# EXERCISE DIRECTIONS
Restate each line below word for word, skipping every picture.

# SUPPLIED DATA
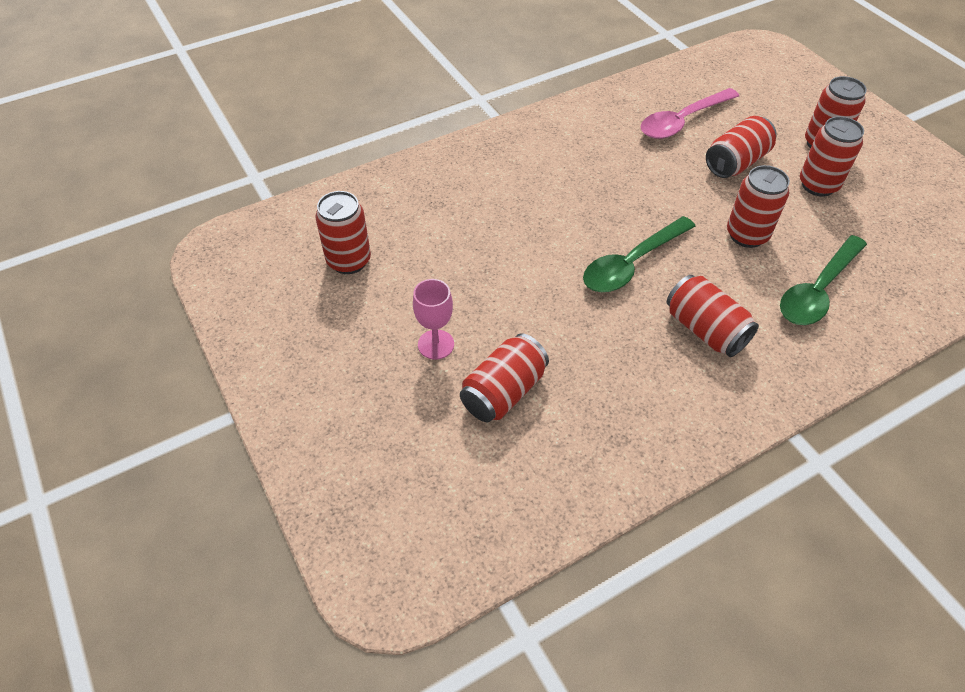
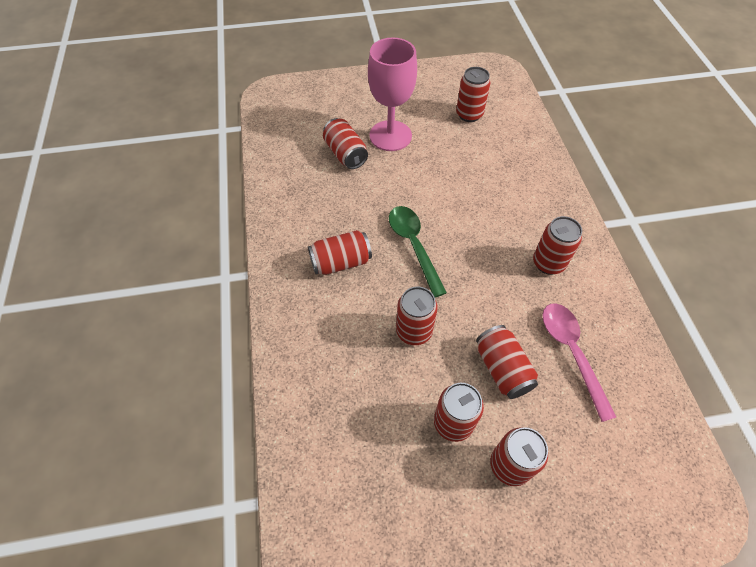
camera: 110 degrees right, 5 degrees up
(436, 344) = (390, 136): pink goblet -> pink goblet, size x2.00
(583, 148) = (548, 263): none -> red can
(817, 290) = (341, 349): green spoon -> none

# YOUR RESPONSE
camera: 110 degrees right, 5 degrees up
(436, 344) = (390, 136): pink goblet -> pink goblet, size x2.00
(583, 148) = (548, 263): none -> red can
(817, 290) = (341, 349): green spoon -> none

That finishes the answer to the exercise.